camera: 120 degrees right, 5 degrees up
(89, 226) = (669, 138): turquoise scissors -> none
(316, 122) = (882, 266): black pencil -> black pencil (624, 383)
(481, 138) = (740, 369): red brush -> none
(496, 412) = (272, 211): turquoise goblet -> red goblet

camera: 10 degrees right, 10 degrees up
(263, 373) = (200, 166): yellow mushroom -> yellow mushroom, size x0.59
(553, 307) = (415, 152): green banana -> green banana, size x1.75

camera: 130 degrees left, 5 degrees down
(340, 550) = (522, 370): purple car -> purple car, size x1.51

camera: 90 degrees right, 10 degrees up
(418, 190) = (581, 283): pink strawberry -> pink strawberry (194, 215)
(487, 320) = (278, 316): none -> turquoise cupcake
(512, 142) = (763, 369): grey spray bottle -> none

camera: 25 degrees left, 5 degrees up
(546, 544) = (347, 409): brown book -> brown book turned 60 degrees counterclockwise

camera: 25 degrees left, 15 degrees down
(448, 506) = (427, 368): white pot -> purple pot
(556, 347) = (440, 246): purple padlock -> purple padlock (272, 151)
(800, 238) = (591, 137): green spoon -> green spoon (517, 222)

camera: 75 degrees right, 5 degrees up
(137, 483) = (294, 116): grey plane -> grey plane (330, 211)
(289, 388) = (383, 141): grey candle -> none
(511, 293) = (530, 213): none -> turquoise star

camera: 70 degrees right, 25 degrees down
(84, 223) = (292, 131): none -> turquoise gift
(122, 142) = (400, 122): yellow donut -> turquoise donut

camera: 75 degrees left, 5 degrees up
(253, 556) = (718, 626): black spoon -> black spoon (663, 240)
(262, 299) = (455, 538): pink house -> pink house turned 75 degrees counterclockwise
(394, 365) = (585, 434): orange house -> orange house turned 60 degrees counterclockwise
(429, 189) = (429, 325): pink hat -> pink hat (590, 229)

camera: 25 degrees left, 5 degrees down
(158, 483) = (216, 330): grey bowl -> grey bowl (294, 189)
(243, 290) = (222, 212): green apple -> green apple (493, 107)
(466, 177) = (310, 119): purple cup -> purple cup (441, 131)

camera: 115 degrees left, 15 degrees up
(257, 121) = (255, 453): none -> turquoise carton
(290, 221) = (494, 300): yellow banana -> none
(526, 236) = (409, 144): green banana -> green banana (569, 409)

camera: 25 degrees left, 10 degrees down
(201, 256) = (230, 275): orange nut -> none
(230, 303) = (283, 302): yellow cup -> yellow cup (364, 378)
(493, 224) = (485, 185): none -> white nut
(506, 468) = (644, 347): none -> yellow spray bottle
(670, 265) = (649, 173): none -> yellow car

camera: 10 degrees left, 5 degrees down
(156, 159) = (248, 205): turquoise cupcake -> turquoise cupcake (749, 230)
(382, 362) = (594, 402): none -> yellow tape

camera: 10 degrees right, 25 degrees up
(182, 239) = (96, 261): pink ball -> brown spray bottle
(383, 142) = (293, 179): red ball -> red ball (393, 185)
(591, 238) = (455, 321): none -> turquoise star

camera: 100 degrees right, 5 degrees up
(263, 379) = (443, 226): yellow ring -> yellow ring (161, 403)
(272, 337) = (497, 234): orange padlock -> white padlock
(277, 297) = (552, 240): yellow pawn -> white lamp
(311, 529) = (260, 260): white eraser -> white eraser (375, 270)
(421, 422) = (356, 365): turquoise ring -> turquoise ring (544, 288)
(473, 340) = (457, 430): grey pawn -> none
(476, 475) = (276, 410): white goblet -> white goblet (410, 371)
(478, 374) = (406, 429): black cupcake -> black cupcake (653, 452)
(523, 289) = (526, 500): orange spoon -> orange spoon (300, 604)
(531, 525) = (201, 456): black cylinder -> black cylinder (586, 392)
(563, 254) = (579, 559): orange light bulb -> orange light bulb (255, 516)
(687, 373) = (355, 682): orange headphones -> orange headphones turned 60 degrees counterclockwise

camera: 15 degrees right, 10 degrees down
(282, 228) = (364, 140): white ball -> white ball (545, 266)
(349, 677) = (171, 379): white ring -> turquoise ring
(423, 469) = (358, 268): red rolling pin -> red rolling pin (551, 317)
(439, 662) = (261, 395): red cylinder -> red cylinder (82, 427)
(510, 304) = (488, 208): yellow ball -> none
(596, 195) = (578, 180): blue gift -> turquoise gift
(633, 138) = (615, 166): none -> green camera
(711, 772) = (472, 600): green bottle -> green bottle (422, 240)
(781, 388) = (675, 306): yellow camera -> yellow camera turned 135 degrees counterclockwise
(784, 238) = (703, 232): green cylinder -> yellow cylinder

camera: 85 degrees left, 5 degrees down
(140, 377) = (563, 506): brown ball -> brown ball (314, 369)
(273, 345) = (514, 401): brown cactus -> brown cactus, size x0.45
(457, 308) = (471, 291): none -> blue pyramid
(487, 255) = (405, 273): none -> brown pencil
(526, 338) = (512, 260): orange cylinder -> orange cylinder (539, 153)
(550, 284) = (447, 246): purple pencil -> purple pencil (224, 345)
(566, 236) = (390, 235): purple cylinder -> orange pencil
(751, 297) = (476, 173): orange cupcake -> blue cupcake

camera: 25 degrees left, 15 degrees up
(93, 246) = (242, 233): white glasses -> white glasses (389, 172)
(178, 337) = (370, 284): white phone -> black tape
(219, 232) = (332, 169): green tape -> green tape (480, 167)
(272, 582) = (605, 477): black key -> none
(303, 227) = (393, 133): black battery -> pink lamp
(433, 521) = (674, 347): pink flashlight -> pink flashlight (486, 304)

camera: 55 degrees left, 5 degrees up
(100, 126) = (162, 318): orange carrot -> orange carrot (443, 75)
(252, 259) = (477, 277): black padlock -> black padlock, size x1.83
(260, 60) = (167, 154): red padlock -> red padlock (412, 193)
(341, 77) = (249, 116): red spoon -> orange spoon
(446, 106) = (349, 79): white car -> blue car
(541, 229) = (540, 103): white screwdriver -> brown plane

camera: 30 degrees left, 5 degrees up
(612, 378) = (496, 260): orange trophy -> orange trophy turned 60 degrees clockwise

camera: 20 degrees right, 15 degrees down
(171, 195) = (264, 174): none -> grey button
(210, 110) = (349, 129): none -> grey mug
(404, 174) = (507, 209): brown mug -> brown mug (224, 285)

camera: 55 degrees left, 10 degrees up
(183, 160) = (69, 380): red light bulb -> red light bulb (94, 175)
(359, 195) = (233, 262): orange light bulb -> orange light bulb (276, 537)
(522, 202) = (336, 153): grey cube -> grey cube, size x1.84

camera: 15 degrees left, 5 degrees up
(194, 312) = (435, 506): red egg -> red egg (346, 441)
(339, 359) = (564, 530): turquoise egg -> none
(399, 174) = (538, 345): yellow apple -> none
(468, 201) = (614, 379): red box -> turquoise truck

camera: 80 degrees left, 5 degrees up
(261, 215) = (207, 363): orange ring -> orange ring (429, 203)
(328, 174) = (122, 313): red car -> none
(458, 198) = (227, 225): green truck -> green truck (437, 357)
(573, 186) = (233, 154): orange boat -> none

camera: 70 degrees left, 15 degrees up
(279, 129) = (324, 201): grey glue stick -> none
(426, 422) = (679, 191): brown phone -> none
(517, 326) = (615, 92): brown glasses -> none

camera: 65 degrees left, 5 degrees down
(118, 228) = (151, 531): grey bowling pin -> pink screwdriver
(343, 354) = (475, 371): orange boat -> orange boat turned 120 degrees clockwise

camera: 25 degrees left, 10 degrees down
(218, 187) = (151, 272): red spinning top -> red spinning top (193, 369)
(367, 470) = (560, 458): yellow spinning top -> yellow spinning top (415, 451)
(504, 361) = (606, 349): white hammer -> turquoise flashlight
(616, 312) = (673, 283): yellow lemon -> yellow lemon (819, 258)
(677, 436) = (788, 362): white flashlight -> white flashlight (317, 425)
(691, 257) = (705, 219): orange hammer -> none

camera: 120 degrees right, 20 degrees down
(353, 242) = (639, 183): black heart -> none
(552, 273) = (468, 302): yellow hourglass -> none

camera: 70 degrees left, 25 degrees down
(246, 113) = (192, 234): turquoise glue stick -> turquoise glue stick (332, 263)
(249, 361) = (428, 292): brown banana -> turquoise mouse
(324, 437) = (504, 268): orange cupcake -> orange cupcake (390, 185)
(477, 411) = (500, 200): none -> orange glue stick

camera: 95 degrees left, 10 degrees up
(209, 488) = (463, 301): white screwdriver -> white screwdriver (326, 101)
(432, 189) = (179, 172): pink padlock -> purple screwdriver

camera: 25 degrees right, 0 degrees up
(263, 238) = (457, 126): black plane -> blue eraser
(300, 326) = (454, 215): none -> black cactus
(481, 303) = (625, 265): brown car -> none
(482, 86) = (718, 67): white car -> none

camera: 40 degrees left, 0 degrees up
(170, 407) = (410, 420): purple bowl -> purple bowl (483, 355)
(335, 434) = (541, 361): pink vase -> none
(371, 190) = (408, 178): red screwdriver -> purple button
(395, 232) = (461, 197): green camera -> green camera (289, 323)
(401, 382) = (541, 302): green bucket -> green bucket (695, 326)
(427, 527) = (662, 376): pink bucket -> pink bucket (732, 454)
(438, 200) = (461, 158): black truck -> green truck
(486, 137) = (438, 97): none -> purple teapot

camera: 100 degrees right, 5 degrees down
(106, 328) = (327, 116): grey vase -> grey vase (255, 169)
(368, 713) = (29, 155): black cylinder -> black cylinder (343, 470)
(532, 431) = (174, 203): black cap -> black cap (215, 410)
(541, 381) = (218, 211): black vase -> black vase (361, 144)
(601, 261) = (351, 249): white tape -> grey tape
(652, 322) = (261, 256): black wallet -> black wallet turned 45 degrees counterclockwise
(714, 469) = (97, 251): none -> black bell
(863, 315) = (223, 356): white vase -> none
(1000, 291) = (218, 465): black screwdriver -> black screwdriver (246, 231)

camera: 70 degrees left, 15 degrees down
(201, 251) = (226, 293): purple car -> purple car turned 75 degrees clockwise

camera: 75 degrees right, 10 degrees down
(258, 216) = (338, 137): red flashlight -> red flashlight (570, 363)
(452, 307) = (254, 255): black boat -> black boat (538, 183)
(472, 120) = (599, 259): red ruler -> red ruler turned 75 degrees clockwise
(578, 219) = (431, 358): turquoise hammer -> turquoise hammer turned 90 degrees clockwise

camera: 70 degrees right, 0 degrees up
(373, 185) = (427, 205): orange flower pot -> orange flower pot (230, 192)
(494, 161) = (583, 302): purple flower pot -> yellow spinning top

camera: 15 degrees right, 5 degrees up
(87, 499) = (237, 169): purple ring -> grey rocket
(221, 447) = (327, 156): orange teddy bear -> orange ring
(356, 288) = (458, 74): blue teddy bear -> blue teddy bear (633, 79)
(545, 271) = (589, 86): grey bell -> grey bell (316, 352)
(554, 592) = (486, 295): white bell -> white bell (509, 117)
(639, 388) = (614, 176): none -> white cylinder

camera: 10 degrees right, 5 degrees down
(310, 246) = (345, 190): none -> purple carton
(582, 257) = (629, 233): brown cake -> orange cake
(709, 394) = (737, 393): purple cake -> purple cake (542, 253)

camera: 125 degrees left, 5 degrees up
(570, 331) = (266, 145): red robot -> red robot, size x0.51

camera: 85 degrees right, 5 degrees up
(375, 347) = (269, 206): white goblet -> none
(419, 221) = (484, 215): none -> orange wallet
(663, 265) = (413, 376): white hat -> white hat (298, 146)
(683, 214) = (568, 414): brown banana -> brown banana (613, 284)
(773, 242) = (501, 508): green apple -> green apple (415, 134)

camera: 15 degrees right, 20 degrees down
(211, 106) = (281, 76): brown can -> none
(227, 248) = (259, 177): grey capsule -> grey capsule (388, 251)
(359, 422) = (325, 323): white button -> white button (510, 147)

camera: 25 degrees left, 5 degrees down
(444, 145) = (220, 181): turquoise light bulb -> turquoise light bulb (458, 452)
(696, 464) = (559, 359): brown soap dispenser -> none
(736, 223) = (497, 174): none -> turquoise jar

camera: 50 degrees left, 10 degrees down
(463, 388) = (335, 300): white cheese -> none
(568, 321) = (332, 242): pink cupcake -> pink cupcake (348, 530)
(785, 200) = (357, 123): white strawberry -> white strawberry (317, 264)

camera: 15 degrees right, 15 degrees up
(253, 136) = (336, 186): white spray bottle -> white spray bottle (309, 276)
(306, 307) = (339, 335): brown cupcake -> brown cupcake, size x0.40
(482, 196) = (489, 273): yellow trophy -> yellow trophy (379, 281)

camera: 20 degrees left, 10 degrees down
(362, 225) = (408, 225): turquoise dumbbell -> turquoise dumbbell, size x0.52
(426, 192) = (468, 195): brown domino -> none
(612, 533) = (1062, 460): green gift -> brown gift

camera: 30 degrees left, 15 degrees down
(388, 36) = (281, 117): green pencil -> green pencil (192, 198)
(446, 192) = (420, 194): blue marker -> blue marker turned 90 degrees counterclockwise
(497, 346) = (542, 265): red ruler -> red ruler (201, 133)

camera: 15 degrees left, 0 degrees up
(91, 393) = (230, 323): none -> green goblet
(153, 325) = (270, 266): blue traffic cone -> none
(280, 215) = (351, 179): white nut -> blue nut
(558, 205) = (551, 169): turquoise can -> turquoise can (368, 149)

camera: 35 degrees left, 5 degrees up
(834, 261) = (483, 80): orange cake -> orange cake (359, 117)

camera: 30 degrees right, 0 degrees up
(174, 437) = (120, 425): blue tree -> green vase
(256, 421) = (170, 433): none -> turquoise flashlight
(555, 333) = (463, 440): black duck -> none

◆ Task item ◆
Your answer should be the exact lines above from the one with "(478, 374) = (406, 429): black" through the one with "(687, 373) = (355, 682): orange", both included, and nothing besides.

◆ Result of this task ◆
(478, 374) = (406, 429): black cupcake -> black cupcake (653, 452)
(523, 289) = (526, 500): orange spoon -> orange spoon (300, 604)
(531, 525) = (201, 456): black cylinder -> black cylinder (586, 392)
(563, 254) = (579, 559): orange light bulb -> orange light bulb (255, 516)
(687, 373) = (355, 682): orange headphones -> orange headphones turned 60 degrees counterclockwise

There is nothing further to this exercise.